# Data
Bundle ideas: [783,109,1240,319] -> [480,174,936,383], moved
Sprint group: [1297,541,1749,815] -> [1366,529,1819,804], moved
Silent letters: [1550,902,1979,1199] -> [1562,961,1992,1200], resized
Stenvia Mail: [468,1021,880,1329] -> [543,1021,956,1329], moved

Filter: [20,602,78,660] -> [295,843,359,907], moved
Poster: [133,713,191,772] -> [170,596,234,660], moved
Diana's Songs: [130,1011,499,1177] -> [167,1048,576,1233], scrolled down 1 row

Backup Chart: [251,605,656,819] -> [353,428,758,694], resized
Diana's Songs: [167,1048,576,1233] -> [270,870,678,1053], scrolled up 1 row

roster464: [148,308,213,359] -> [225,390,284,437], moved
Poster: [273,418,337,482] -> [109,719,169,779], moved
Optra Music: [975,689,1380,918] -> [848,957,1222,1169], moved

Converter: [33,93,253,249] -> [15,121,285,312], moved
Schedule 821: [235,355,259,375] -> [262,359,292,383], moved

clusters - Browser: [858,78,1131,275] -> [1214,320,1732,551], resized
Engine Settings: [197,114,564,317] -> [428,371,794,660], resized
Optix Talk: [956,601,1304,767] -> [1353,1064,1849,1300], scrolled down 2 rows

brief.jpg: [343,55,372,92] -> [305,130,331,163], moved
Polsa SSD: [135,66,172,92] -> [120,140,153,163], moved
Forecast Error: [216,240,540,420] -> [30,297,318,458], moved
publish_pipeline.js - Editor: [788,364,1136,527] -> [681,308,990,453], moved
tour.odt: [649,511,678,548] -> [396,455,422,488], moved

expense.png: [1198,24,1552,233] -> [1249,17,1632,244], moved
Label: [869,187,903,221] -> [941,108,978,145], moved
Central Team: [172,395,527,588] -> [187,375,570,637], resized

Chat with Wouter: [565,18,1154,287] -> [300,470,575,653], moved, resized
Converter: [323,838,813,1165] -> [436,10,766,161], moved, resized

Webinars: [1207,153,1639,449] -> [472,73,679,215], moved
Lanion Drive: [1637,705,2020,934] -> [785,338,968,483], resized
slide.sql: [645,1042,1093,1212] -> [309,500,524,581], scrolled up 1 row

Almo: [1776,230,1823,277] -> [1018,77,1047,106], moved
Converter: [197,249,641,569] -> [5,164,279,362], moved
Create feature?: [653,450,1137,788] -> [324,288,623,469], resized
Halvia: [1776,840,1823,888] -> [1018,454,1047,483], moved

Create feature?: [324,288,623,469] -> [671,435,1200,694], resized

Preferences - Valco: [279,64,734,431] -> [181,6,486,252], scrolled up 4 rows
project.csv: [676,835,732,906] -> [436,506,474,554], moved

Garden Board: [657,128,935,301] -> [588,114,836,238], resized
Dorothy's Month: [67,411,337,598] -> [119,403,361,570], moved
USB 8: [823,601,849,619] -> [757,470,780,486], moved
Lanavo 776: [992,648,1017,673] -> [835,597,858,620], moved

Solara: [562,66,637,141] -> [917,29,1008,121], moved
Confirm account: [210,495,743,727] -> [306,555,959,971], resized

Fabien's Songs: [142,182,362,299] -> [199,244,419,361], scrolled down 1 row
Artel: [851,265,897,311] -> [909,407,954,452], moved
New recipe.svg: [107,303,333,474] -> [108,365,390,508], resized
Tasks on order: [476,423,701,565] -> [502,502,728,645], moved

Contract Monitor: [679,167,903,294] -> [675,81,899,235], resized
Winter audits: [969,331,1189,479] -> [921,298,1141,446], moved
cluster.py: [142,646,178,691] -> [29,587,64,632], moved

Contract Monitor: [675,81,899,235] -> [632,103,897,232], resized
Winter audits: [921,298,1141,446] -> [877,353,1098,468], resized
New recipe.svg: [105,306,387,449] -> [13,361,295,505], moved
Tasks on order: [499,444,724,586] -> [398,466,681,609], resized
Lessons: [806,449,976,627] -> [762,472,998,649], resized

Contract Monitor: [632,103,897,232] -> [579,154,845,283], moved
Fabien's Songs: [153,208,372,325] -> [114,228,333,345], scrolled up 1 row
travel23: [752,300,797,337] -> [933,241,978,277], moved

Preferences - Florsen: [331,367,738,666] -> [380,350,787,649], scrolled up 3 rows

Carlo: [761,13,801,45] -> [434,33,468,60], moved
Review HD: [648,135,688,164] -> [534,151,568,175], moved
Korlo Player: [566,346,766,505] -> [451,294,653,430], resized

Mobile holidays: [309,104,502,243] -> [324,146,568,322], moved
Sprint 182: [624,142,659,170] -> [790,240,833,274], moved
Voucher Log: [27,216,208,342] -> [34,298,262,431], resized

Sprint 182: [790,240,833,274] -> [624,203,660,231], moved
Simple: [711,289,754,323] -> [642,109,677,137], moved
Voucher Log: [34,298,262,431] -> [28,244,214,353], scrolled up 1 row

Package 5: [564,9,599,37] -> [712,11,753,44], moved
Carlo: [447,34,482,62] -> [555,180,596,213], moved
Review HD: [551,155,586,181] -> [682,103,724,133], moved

# Brief
Which lines of the entries above contain the string "scrolled"? Copy each one.

# Worked solution
Diana's Songs: [130,1011,499,1177] -> [167,1048,576,1233], scrolled down 1 row
Diana's Songs: [167,1048,576,1233] -> [270,870,678,1053], scrolled up 1 row
Optix Talk: [956,601,1304,767] -> [1353,1064,1849,1300], scrolled down 2 rows
slide.sql: [645,1042,1093,1212] -> [309,500,524,581], scrolled up 1 row
Preferences - Valco: [279,64,734,431] -> [181,6,486,252], scrolled up 4 rows
Fabien's Songs: [142,182,362,299] -> [199,244,419,361], scrolled down 1 row
Fabien's Songs: [153,208,372,325] -> [114,228,333,345], scrolled up 1 row
Preferences - Florsen: [331,367,738,666] -> [380,350,787,649], scrolled up 3 rows
Voucher Log: [34,298,262,431] -> [28,244,214,353], scrolled up 1 row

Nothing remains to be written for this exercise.